#### How to complete this task
The answer must consist only of the lines from the line with "(787, 491) = (838, 479): black" to the line with "(835, 342) = (848, 312): green", both included, exactly as they stand below.
──────── Excerpted records
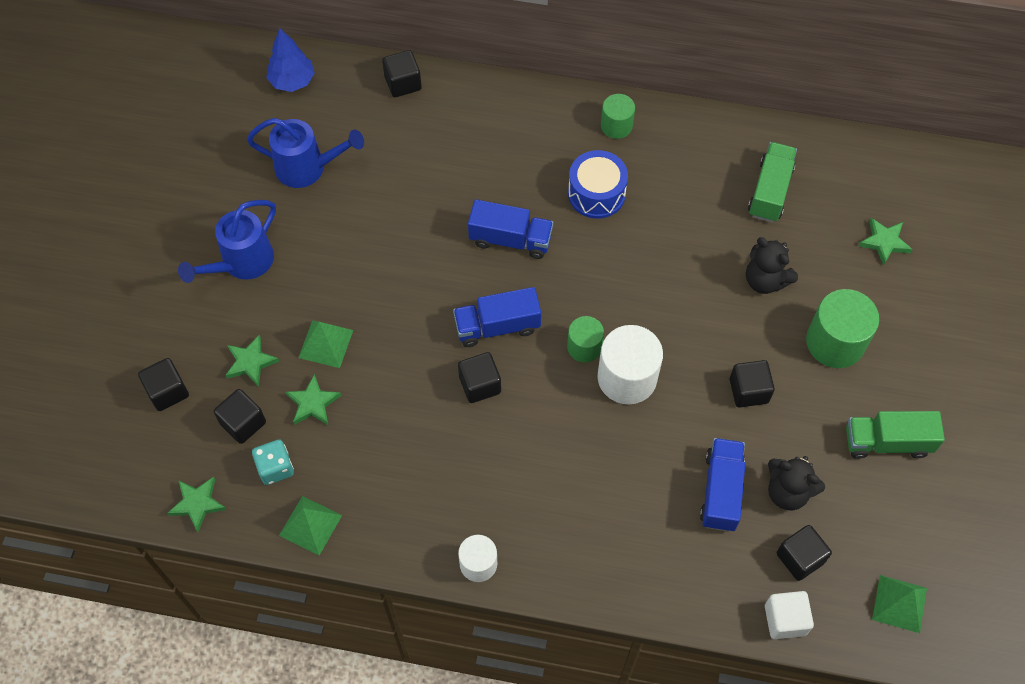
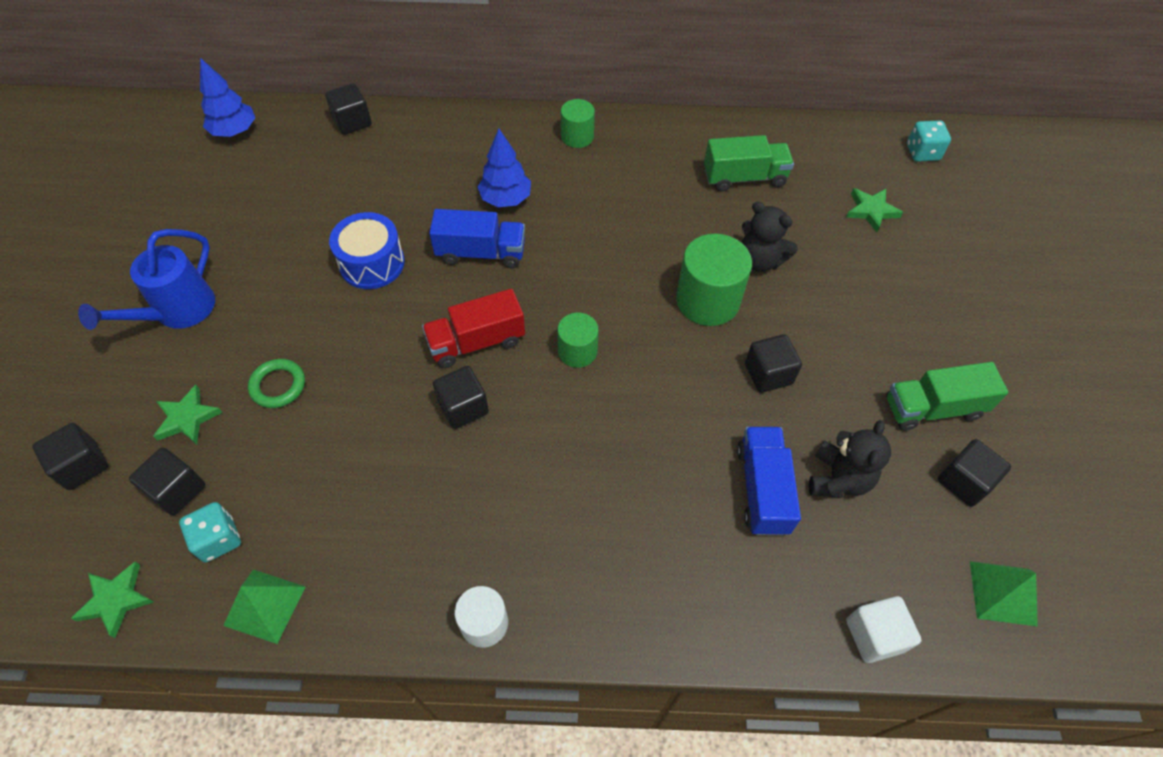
camera: 10 degrees left, 5 degrees down
(308, 168) = (253, 209): blue watering can -> none
(313, 403) = (264, 455): green star -> none
(325, 344) = (278, 385): green pyramid -> green ring
(497, 326) = (476, 342): blue truck -> red truck
(539, 186) = (505, 199): none -> blue tree
(596, 194) = (567, 199): blue drum -> blue drum (372, 263)
(627, 377) = (630, 377): white cylinder -> none
(770, 191) = (744, 178): green truck -> green truck turned 75 degrees clockwise
(787, 491) = (838, 479): black teddy bear -> black teddy bear turned 90 degrees counterclockwise
(800, 558) = (872, 555): black cube -> black cube (964, 481)
(835, 342) = (848, 312): green cylinder -> green cylinder (707, 300)
(952, 185) = (922, 152): none -> turquoise dice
────────────────
#### The completed task
(787, 491) = (838, 479): black teddy bear -> black teddy bear turned 90 degrees counterclockwise
(800, 558) = (872, 555): black cube -> black cube (964, 481)
(835, 342) = (848, 312): green cylinder -> green cylinder (707, 300)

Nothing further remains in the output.